▸ PROBLEM TO WORK ON
Verbatim copy without images: repeat the records in full.

▸ PROVIDED ENTRIES
++++++

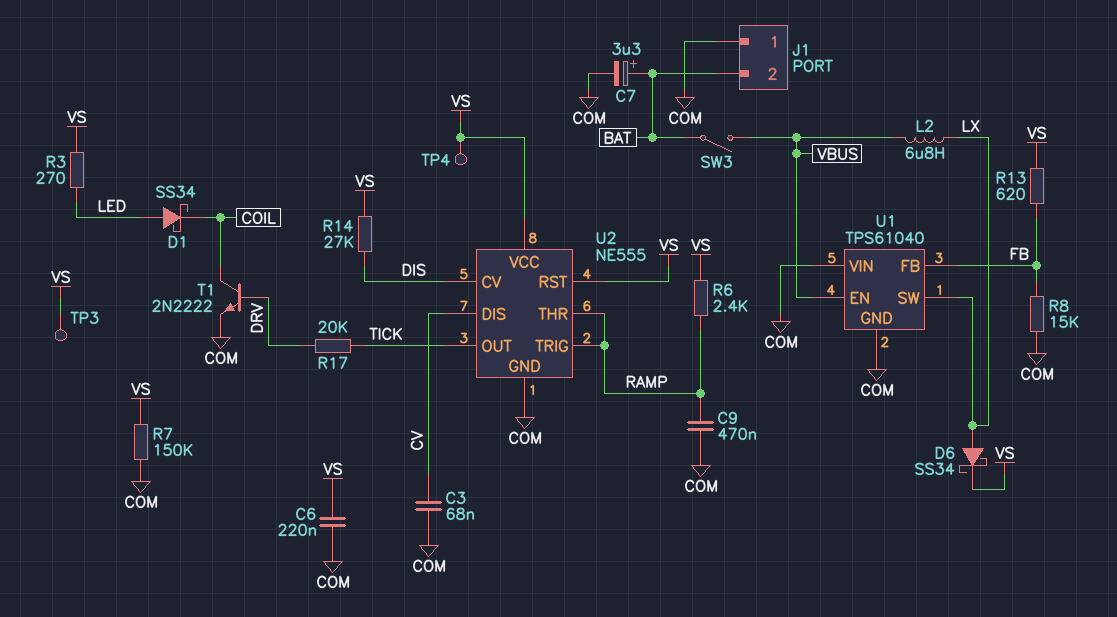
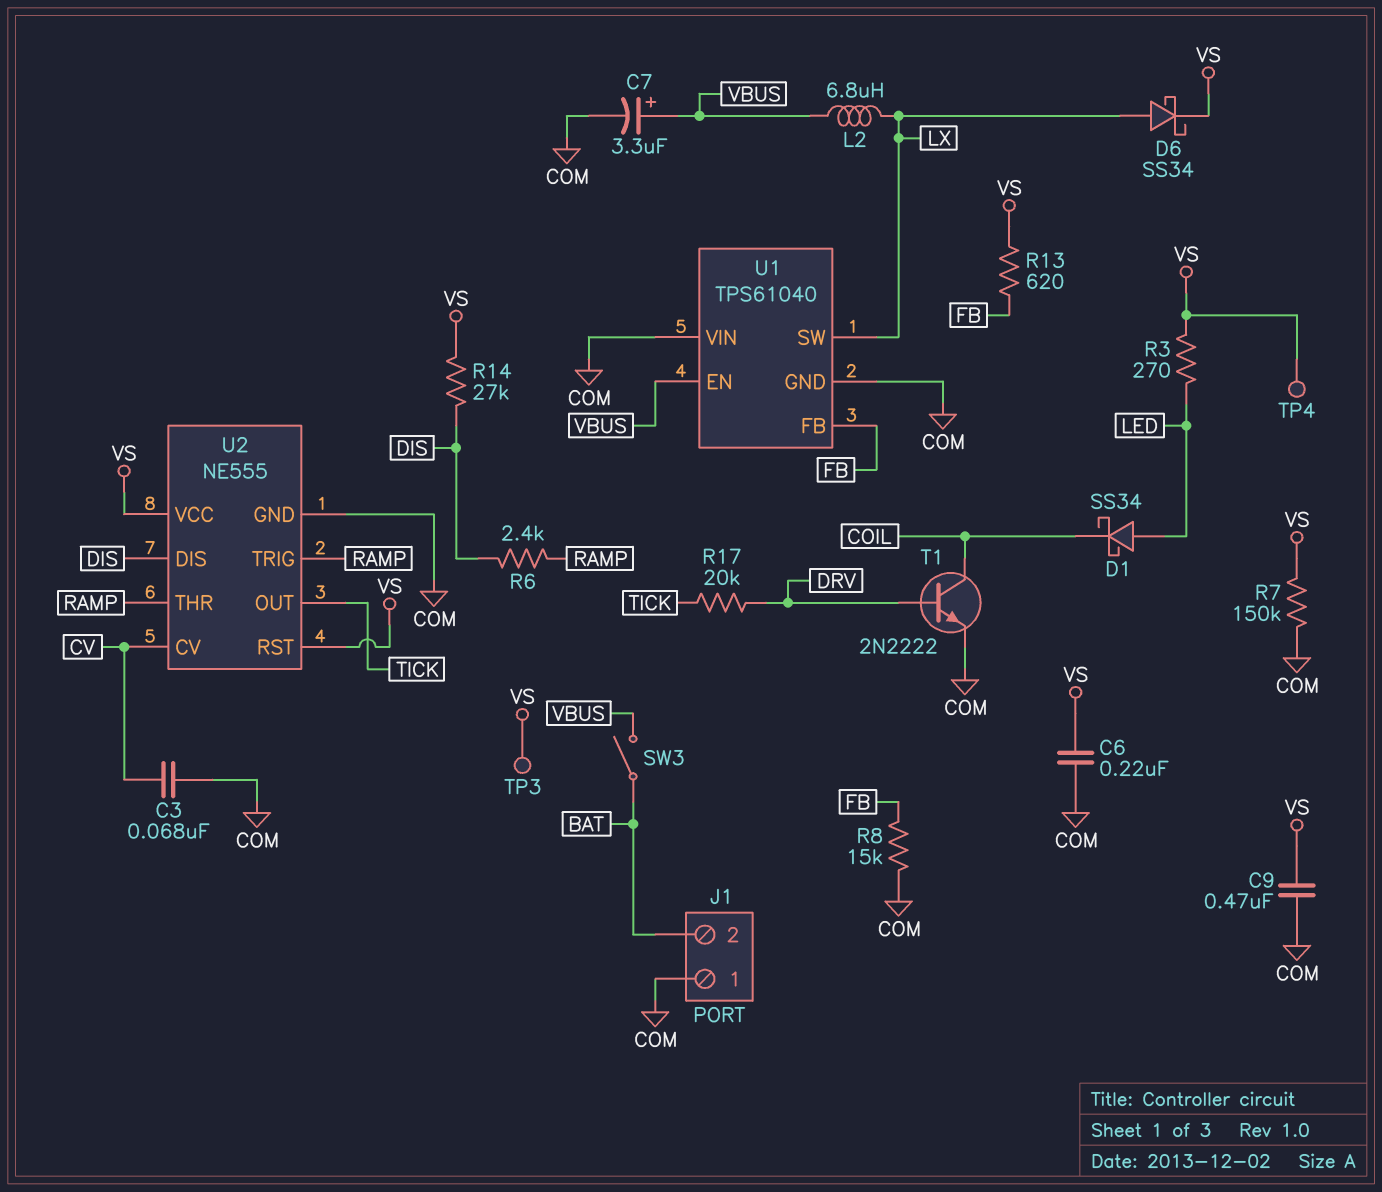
C7: 3.3uF (plus BAT, minus COM) -> 3.3uF (plus VBUS, minus COM)
C9: 470nF (COM, RAMP) -> 470nF (COM, VS)
R6: 2.4k (RAMP, VS) -> 2.4k (DIS, RAMP)
U2 pin CV: DIS -> CV
U2 pin DIS: CV -> DIS

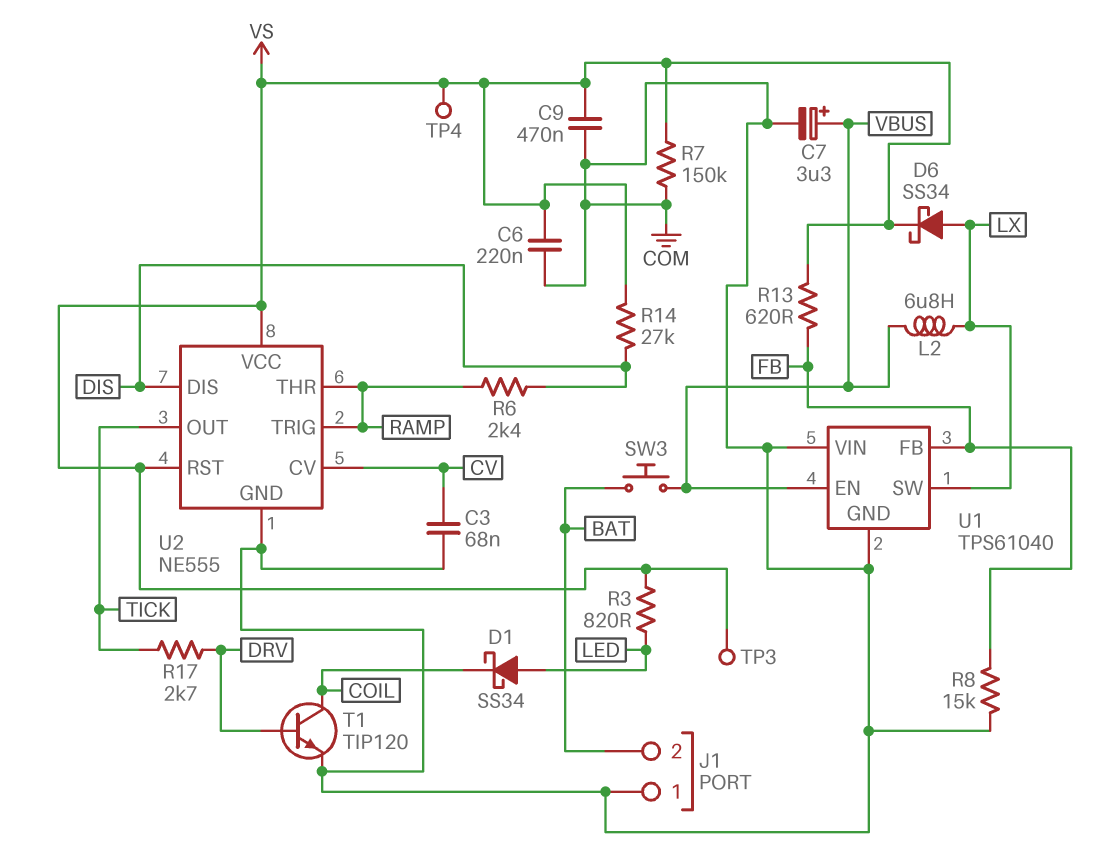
R3: 270 (LED, VS) -> 820 (LED, VS)
R17: 20k (DRV, TICK) -> 2.7k (DRV, TICK)
SW3: switch (BAT, VBUS) -> button (BAT, VBUS)
T1: NPN 2N2222 (B DRV, C COIL, E COM) -> NPN TIP120 (B DRV, C COIL, E COM)

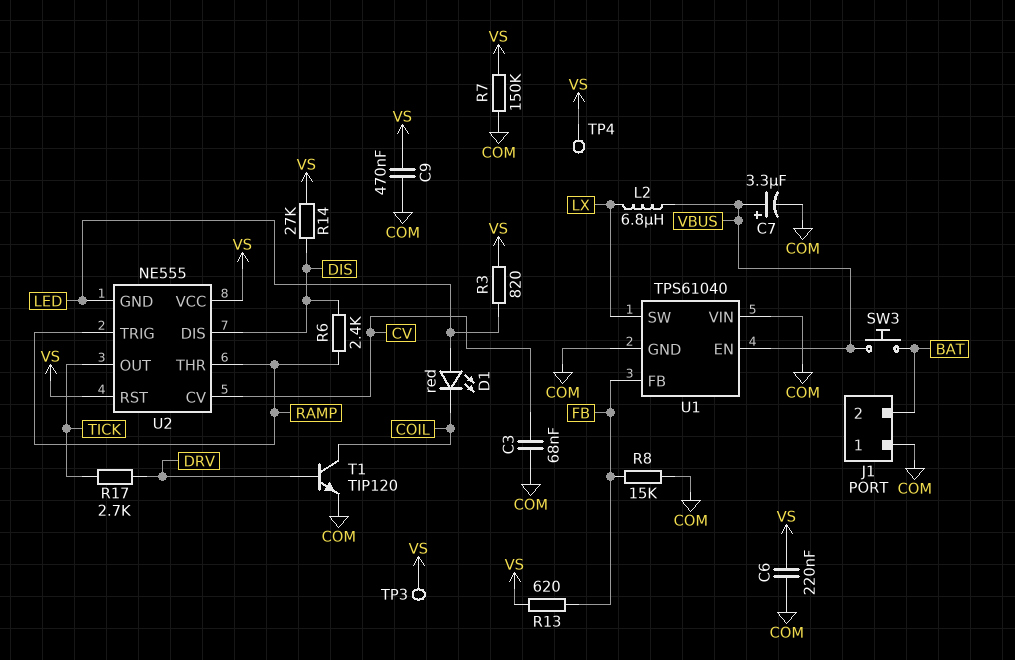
D1: schottky SS34 (A LED, K COIL) -> LED red (A LED, K COIL)
D6: schottky SS34 (A LX, K VS) -> none
U2 pin GND: COM -> LED

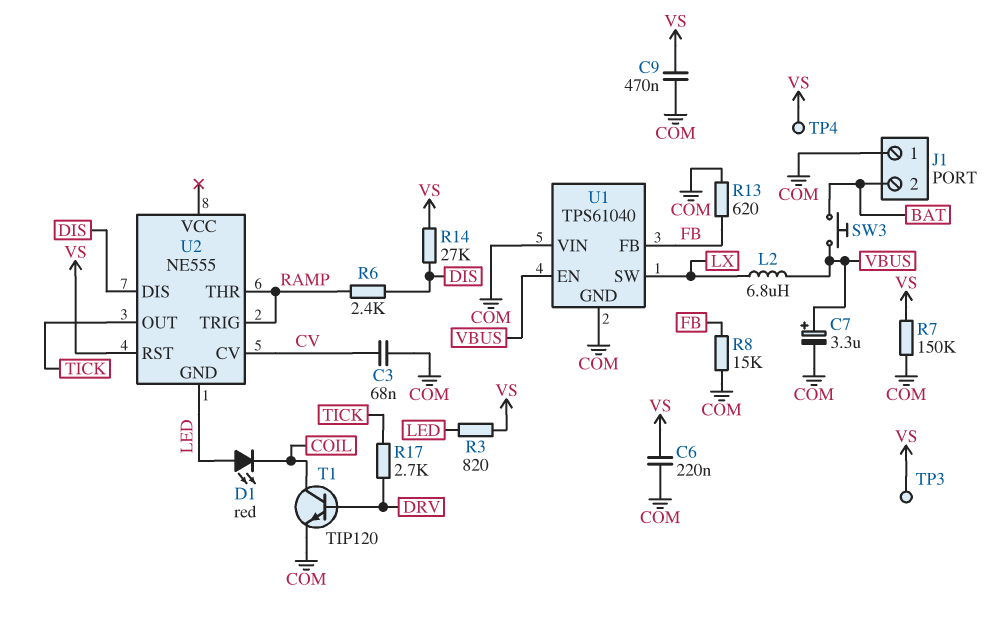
R13: 620 (FB, VS) -> 620 (COM, FB)
U2 pin VCC: VS -> none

++++++

▸ ANSWER TO THE EXERCISE
C7: 3.3uF (plus BAT, minus COM) -> 3.3uF (plus VBUS, minus COM)
C9: 470nF (COM, RAMP) -> 470nF (COM, VS)
R6: 2.4k (RAMP, VS) -> 2.4k (DIS, RAMP)
U2 pin CV: DIS -> CV
U2 pin DIS: CV -> DIS

R3: 270 (LED, VS) -> 820 (LED, VS)
R17: 20k (DRV, TICK) -> 2.7k (DRV, TICK)
SW3: switch (BAT, VBUS) -> button (BAT, VBUS)
T1: NPN 2N2222 (B DRV, C COIL, E COM) -> NPN TIP120 (B DRV, C COIL, E COM)

D1: schottky SS34 (A LED, K COIL) -> LED red (A LED, K COIL)
D6: schottky SS34 (A LX, K VS) -> none
U2 pin GND: COM -> LED

R13: 620 (FB, VS) -> 620 (COM, FB)
U2 pin VCC: VS -> none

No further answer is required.